---------- SOURCE MATERIAL ----------

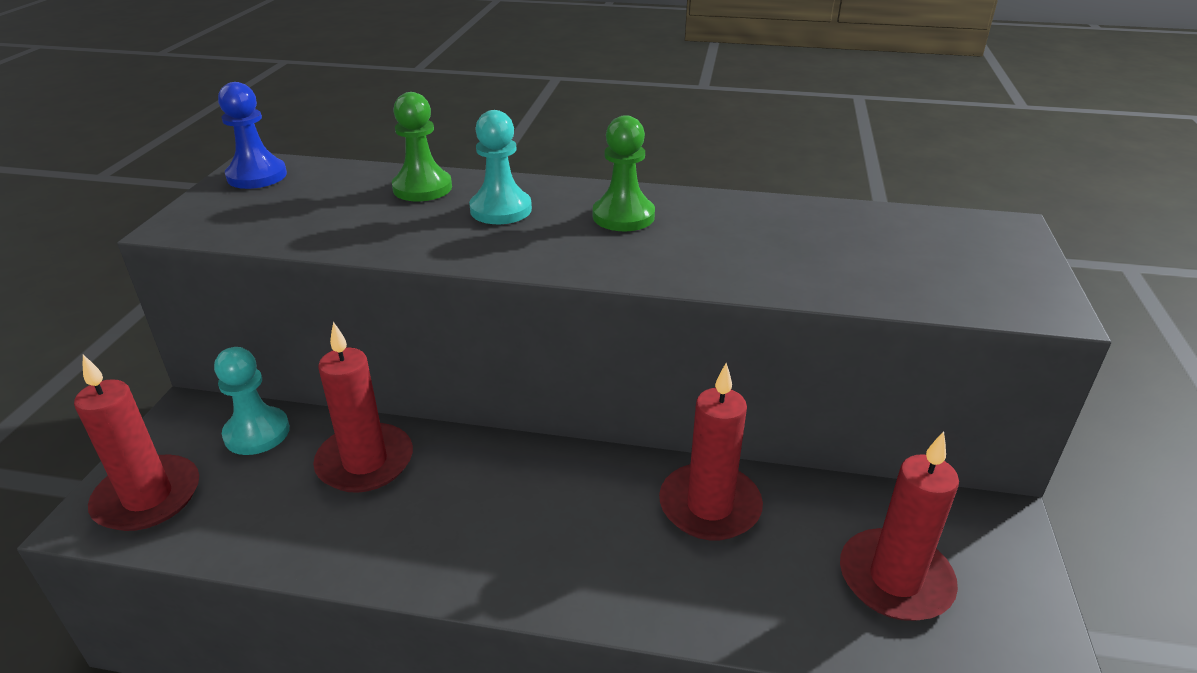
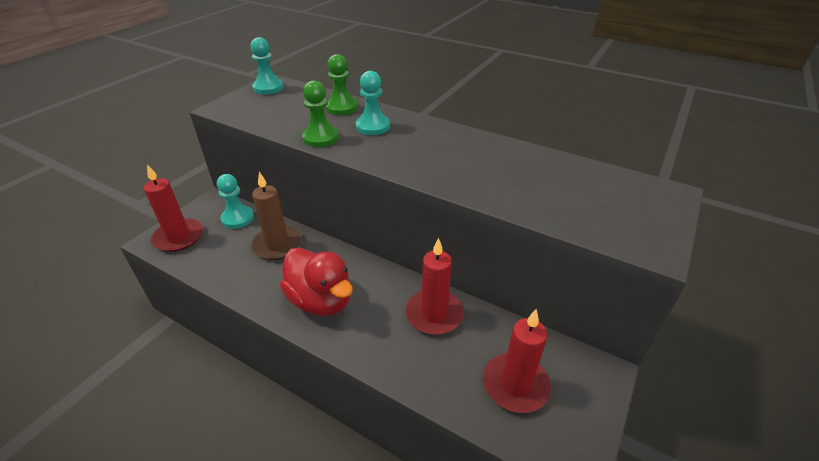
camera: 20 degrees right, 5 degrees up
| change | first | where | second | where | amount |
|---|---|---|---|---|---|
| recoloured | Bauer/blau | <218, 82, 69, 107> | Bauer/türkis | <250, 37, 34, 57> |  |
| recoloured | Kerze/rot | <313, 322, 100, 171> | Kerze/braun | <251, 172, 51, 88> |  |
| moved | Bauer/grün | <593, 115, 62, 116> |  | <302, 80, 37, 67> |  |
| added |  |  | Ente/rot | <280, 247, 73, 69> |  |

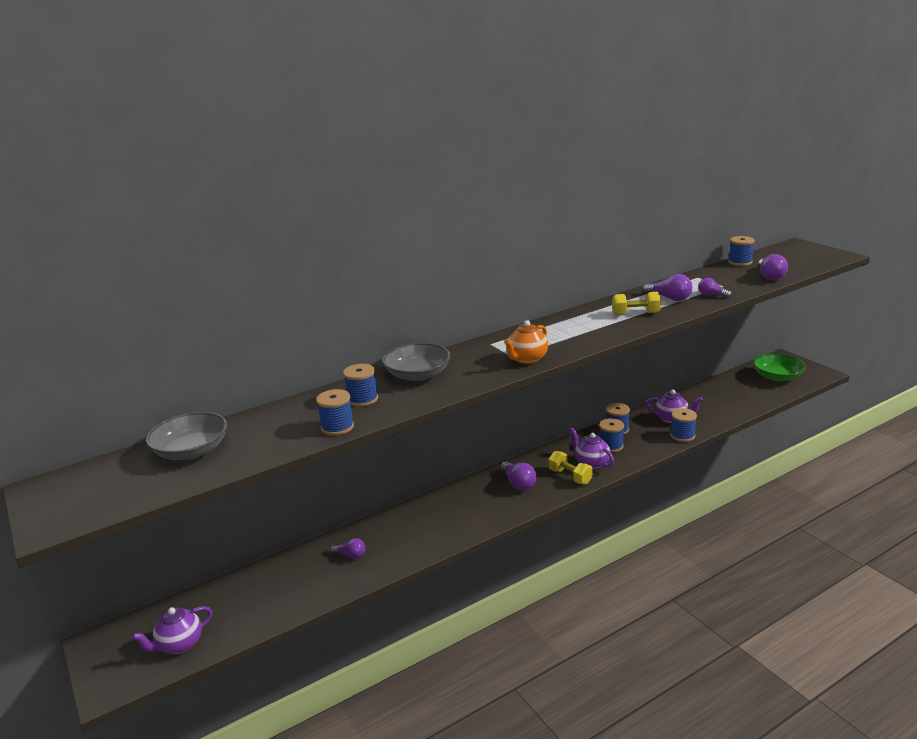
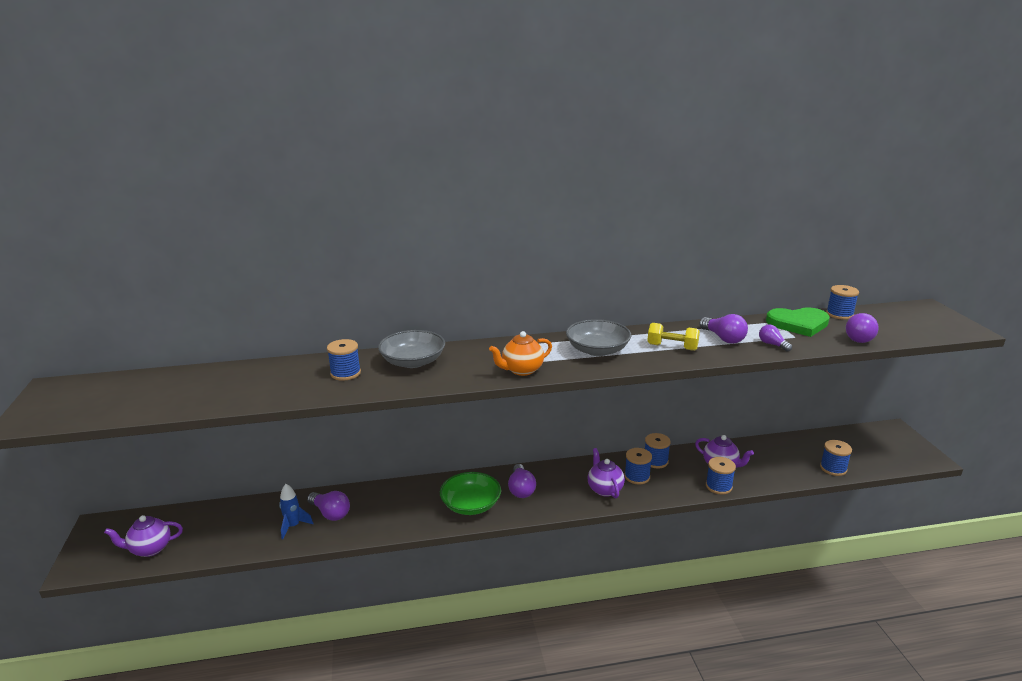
camera: 20 degrees right, 0 degrees up
| change | first | where | second | where | amount |
|---|---|---|---|---|---|
| moved | Schüssel/grau | <146, 412, 81, 48> |  | <566, 319, 65, 37> |  |
| moved | Garnrolle/blau | <316, 389, 38, 47> |  | <820, 440, 32, 36> |  |
| resized | Glühbirne/lila | <330, 538, 36, 21> |  | <307, 491, 43, 30> | x1.53 |
| removed | Hantel/gelb | <548, 451, 45, 34> |  |  |  |
| moved | Schüssel/grün | <753, 354, 53, 28> |  | <440, 472, 61, 43> |  |
| added |  |  | Rakete/blau | <279, 484, 34, 55> |  |
| added |  |  | Herz/grün | <766, 307, 64, 30> |  |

----------

* **WORK TO BE COMPLETED**:
Copy out the entries verbatim and leave the images out.

* **ANSWER SPACE**:
camera: 20 degrees right, 5 degrees up
| change | first | where | second | where | amount |
|---|---|---|---|---|---|
| recoloured | Bauer/blau | <218, 82, 69, 107> | Bauer/türkis | <250, 37, 34, 57> |  |
| recoloured | Kerze/rot | <313, 322, 100, 171> | Kerze/braun | <251, 172, 51, 88> |  |
| moved | Bauer/grün | <593, 115, 62, 116> |  | <302, 80, 37, 67> |  |
| added |  |  | Ente/rot | <280, 247, 73, 69> |  |

camera: 20 degrees right, 0 degrees up
| change | first | where | second | where | amount |
|---|---|---|---|---|---|
| moved | Schüssel/grau | <146, 412, 81, 48> |  | <566, 319, 65, 37> |  |
| moved | Garnrolle/blau | <316, 389, 38, 47> |  | <820, 440, 32, 36> |  |
| resized | Glühbirne/lila | <330, 538, 36, 21> |  | <307, 491, 43, 30> | x1.53 |
| removed | Hantel/gelb | <548, 451, 45, 34> |  |  |  |
| moved | Schüssel/grün | <753, 354, 53, 28> |  | <440, 472, 61, 43> |  |
| added |  |  | Rakete/blau | <279, 484, 34, 55> |  |
| added |  |  | Herz/grün | <766, 307, 64, 30> |  |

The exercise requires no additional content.